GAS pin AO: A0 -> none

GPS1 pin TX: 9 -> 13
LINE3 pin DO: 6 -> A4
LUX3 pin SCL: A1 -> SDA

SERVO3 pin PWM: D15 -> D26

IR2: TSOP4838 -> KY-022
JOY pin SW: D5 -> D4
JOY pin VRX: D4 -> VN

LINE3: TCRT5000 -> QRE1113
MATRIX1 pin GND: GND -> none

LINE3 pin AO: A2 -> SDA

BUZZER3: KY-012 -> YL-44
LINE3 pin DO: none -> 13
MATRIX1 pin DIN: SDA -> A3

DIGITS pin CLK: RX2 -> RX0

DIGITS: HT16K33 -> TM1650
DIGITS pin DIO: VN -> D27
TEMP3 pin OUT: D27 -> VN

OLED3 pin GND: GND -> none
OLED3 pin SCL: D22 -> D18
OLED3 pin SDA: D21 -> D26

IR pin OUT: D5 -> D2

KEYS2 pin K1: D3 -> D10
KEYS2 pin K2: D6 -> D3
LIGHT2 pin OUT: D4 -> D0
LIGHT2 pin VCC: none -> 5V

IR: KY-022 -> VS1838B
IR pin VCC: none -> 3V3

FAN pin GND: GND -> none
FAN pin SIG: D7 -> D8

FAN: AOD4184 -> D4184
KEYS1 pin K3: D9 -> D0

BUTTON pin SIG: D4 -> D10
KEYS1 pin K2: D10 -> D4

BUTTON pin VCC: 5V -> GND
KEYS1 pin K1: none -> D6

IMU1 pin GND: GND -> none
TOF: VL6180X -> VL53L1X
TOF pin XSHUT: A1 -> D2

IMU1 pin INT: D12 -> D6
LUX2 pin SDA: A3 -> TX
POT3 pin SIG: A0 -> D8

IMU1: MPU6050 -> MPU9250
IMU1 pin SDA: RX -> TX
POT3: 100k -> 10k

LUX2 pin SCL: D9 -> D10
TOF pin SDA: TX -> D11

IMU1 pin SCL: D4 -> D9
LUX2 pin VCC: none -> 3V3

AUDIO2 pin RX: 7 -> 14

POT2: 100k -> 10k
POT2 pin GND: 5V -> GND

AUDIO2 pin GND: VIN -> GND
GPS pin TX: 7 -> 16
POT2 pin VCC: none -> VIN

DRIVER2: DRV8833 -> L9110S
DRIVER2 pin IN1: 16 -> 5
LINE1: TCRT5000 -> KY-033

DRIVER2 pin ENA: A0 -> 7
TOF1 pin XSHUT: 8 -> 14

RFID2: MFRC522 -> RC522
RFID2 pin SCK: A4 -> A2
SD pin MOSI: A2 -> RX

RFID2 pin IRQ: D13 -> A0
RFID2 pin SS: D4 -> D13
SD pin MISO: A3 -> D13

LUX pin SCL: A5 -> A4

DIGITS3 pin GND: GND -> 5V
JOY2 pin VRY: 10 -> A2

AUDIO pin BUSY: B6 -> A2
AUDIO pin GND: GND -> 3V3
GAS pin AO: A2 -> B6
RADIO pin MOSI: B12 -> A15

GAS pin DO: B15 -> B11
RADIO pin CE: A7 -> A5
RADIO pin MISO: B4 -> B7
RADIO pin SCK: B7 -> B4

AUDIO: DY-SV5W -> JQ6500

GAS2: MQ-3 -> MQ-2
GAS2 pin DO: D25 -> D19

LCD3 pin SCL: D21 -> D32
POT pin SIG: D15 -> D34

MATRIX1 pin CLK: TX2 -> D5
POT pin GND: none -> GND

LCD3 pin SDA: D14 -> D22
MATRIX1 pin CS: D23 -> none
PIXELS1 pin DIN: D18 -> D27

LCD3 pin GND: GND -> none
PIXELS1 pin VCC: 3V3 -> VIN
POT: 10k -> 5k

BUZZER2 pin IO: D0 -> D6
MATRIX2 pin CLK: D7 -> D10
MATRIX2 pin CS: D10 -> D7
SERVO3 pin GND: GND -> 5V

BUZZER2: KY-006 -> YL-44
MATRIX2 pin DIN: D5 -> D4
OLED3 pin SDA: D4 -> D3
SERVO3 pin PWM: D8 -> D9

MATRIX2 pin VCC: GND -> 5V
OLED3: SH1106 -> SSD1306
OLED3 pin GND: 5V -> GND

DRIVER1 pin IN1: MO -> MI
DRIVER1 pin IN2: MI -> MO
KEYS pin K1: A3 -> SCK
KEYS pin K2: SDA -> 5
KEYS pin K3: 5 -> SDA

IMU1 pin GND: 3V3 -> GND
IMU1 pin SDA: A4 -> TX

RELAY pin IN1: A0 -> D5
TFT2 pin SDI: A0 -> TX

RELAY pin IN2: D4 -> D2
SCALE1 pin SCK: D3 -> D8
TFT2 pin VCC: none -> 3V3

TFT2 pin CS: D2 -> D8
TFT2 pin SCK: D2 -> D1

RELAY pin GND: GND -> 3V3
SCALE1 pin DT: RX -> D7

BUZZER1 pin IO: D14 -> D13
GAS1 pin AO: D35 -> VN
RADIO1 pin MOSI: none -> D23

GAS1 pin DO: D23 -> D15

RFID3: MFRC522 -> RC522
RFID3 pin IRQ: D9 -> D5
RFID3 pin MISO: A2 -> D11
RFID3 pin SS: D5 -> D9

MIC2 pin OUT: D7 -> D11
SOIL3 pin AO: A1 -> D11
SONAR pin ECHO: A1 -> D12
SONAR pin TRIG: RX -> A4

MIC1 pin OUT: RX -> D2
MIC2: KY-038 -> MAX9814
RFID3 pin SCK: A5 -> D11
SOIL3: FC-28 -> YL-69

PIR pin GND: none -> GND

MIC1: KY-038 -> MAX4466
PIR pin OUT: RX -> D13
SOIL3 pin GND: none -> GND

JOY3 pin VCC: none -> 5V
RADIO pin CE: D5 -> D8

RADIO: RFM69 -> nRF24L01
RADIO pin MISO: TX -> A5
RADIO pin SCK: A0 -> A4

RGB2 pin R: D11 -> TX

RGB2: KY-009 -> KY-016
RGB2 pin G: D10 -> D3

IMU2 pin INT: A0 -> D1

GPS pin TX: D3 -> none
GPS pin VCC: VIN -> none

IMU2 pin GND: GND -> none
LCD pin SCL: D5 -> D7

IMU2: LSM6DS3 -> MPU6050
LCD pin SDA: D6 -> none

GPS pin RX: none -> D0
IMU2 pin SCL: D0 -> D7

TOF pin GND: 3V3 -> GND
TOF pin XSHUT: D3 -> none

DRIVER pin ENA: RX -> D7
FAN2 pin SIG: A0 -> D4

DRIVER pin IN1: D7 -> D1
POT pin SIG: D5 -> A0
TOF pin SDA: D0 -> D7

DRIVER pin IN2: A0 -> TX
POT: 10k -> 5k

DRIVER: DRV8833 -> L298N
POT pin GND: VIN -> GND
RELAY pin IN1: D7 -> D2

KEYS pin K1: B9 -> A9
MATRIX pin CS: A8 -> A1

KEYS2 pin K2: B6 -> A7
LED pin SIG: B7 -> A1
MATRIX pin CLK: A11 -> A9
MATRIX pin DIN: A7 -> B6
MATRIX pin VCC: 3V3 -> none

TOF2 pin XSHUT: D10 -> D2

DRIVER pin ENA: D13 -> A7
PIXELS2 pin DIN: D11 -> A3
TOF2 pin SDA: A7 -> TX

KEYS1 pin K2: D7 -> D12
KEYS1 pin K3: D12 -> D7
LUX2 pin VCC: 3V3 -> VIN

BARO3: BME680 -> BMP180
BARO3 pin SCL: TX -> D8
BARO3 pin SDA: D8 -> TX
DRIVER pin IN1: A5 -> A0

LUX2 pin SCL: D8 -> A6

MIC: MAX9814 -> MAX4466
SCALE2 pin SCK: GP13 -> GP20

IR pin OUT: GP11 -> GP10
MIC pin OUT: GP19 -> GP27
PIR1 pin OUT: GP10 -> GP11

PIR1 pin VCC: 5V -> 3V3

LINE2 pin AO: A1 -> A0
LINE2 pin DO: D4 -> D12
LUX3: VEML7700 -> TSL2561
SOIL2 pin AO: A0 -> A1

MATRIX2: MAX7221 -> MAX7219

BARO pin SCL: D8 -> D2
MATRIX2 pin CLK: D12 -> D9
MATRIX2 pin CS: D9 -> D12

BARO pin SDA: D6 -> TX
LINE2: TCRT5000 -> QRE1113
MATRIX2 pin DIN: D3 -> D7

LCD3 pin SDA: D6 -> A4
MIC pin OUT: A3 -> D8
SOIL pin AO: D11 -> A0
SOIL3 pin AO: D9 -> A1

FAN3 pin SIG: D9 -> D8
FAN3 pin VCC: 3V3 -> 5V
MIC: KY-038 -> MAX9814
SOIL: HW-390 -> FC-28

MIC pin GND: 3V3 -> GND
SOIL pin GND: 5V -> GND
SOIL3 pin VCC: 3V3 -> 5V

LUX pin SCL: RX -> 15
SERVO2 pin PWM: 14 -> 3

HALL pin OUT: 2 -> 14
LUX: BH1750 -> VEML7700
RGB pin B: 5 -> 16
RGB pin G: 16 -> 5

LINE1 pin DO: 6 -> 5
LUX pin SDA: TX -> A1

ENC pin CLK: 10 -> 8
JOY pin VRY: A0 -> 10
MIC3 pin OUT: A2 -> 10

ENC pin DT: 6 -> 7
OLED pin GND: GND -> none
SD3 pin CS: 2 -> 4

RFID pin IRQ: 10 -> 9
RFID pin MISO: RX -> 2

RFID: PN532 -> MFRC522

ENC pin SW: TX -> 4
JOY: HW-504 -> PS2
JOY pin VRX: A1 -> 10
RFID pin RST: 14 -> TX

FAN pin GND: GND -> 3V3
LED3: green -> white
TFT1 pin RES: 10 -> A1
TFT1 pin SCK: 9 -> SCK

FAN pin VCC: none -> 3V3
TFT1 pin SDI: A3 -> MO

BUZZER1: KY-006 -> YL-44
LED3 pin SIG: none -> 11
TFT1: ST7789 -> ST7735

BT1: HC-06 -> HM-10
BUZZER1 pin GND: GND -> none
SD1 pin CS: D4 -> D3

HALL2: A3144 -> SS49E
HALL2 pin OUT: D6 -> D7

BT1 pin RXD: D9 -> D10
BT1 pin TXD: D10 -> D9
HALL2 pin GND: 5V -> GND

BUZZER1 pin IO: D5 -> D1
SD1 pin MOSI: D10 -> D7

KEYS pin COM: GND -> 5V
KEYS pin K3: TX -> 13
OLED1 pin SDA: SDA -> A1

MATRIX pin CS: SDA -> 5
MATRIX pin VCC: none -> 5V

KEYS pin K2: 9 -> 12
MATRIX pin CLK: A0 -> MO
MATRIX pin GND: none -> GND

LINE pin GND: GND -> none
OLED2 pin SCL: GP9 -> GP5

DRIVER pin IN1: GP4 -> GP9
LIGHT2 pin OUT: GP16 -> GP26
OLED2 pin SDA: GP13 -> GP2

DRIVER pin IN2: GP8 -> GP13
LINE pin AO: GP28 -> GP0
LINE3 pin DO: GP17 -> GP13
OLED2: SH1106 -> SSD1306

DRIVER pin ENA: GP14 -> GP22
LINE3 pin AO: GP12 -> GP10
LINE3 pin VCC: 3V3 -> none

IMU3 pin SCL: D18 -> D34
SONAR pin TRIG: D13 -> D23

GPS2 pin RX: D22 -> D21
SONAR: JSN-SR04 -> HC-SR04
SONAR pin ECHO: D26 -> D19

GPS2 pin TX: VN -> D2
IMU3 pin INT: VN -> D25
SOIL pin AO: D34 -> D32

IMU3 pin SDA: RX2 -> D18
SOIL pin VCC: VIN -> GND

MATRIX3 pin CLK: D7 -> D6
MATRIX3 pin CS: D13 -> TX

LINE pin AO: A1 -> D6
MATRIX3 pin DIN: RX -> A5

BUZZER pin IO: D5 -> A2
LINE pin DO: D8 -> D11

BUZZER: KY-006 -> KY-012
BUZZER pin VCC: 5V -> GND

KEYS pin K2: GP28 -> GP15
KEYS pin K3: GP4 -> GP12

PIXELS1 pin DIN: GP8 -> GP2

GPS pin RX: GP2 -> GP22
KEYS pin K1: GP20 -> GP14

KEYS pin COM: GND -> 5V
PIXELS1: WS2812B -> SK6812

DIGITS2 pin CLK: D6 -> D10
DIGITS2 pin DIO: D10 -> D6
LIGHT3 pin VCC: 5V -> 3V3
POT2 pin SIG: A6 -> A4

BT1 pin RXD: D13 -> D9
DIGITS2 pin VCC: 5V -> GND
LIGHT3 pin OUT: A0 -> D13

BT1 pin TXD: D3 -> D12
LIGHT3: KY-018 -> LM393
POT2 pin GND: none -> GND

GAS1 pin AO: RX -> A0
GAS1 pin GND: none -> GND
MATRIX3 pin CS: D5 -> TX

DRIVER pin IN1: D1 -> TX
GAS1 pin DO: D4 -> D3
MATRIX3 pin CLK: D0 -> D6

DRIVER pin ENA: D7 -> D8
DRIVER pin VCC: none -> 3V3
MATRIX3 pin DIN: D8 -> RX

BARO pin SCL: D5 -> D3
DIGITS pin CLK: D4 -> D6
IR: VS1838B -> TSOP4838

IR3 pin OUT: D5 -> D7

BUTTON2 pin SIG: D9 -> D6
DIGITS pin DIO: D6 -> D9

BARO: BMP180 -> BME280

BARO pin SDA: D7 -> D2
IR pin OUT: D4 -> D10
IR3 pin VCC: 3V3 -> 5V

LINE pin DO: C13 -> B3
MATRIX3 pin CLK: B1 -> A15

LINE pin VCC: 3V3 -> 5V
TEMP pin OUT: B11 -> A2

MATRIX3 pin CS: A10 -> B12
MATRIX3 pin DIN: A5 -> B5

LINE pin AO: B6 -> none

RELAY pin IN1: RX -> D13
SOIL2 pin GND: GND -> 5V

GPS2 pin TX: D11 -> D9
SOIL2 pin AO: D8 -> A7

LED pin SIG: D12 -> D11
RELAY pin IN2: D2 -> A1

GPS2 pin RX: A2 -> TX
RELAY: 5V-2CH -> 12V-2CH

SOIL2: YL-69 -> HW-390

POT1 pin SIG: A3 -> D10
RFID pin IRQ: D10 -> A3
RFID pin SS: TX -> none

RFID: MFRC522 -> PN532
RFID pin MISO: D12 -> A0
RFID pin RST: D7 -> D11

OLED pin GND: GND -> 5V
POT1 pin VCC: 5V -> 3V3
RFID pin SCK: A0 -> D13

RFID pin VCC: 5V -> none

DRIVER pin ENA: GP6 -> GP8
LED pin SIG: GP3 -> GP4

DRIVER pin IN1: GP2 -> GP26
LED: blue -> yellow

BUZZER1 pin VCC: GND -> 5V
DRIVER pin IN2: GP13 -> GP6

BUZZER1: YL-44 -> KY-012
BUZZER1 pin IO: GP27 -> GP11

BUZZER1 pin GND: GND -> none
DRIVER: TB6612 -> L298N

◇ ◇ ◇

Print exactly the lines from the beginning of the entries through the line with "MATRIX1 pin DIN: SDA -> A3". Output nothing more.

GAS pin AO: A0 -> none

GPS1 pin TX: 9 -> 13
LINE3 pin DO: 6 -> A4
LUX3 pin SCL: A1 -> SDA

SERVO3 pin PWM: D15 -> D26

IR2: TSOP4838 -> KY-022
JOY pin SW: D5 -> D4
JOY pin VRX: D4 -> VN

LINE3: TCRT5000 -> QRE1113
MATRIX1 pin GND: GND -> none

LINE3 pin AO: A2 -> SDA

BUZZER3: KY-012 -> YL-44
LINE3 pin DO: none -> 13
MATRIX1 pin DIN: SDA -> A3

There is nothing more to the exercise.